##### Dataset content

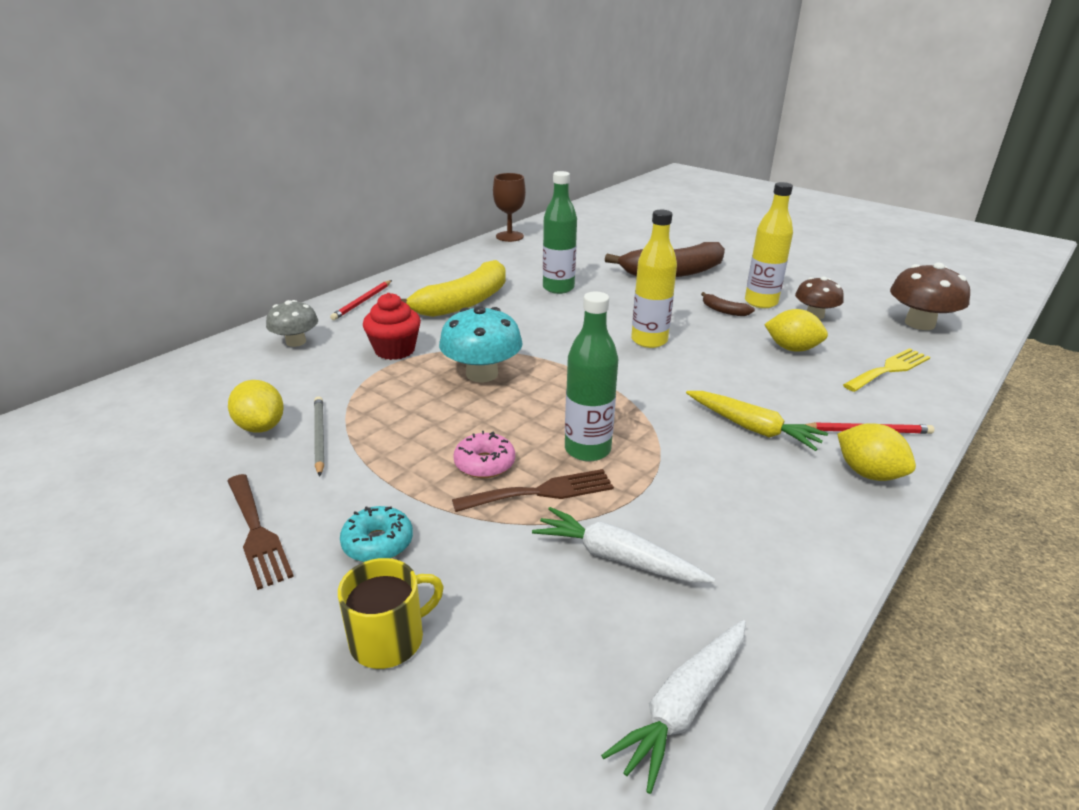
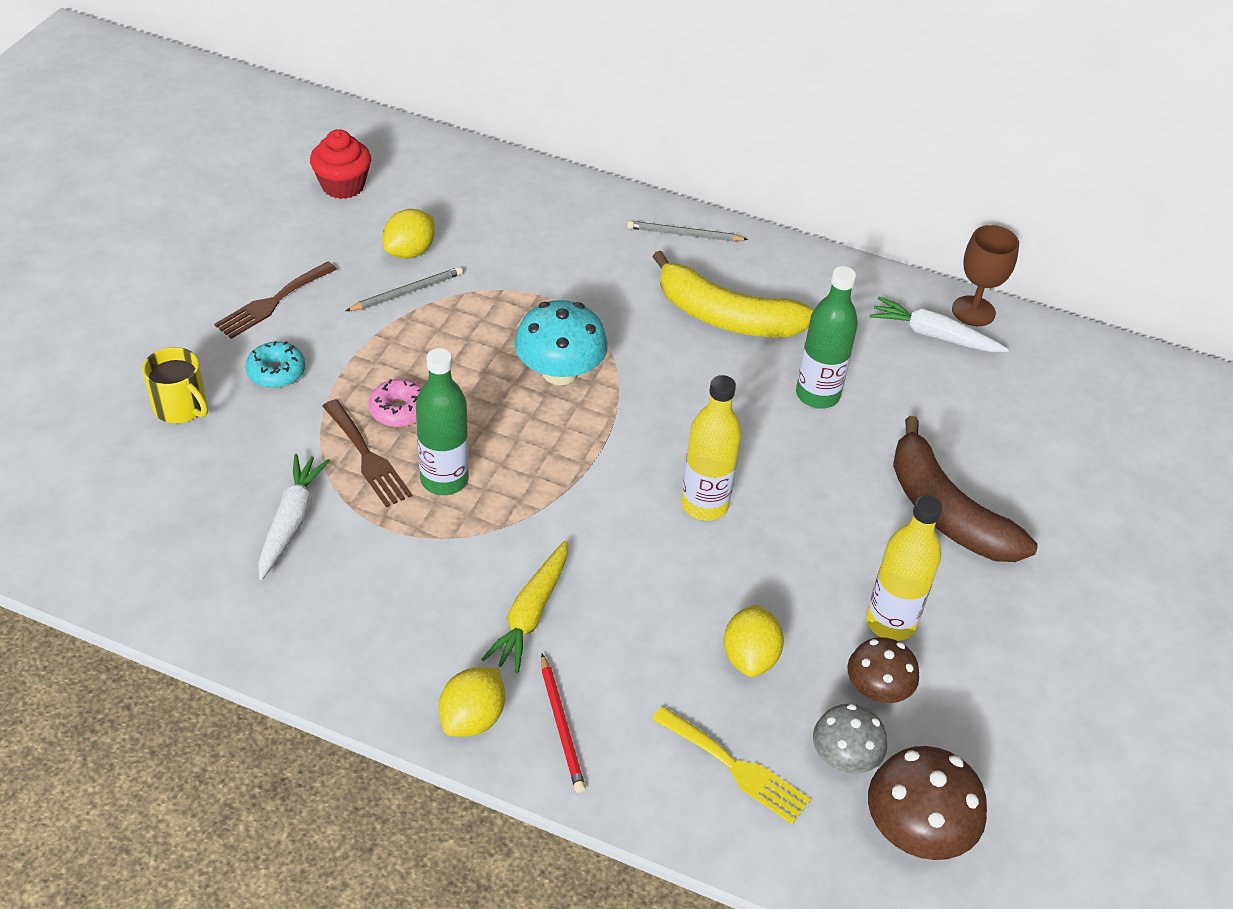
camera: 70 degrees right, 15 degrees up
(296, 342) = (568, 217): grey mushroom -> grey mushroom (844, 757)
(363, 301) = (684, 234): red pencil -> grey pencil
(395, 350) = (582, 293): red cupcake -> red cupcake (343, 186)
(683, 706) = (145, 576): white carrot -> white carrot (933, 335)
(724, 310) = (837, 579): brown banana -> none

##########
##### Dataset content

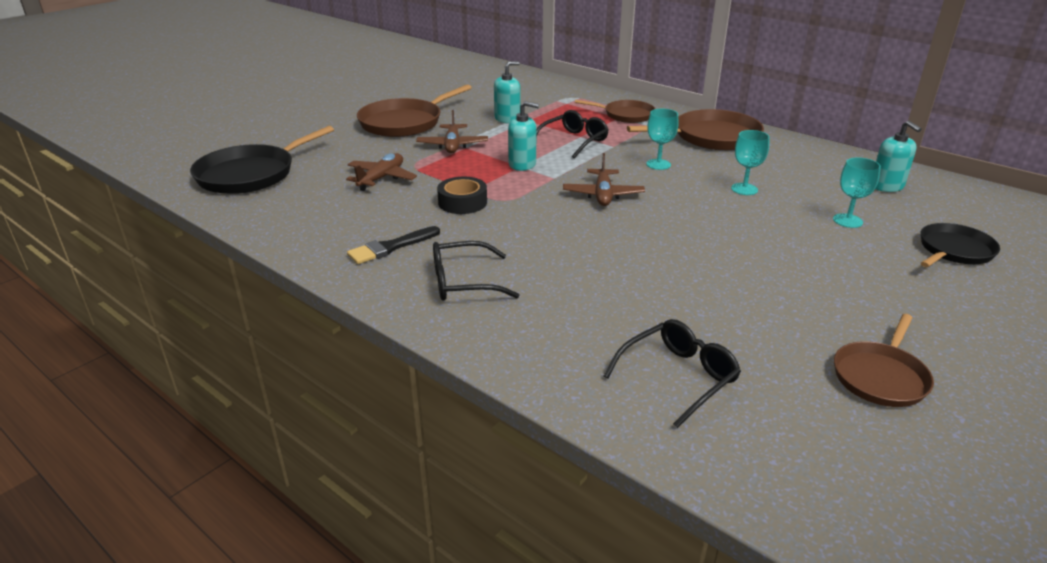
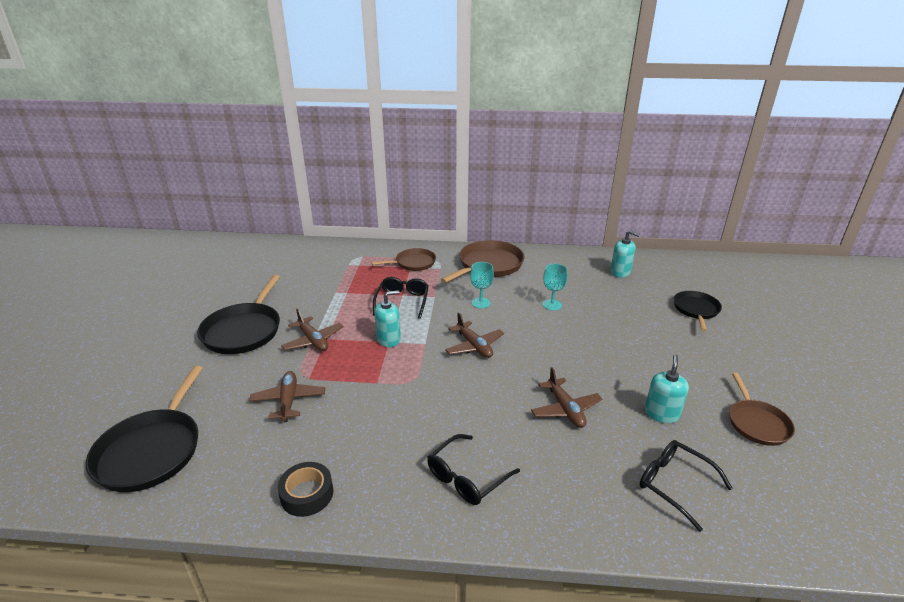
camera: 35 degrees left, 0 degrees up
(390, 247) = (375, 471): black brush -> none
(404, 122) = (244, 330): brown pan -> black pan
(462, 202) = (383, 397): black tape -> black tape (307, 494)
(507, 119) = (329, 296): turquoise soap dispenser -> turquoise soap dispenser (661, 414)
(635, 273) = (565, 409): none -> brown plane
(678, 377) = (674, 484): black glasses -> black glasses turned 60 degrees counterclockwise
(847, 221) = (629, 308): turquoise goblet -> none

##########

= Task details =
Please transcribe exactly the lines above from the line that has "camera: 70 degrees right, 15 degrees up" up to and including the line that has "(724, 310) = (837, 579): brown banana -> none"; no other line belongs in the answer.

= Exercise answer =
camera: 70 degrees right, 15 degrees up
(296, 342) = (568, 217): grey mushroom -> grey mushroom (844, 757)
(363, 301) = (684, 234): red pencil -> grey pencil
(395, 350) = (582, 293): red cupcake -> red cupcake (343, 186)
(683, 706) = (145, 576): white carrot -> white carrot (933, 335)
(724, 310) = (837, 579): brown banana -> none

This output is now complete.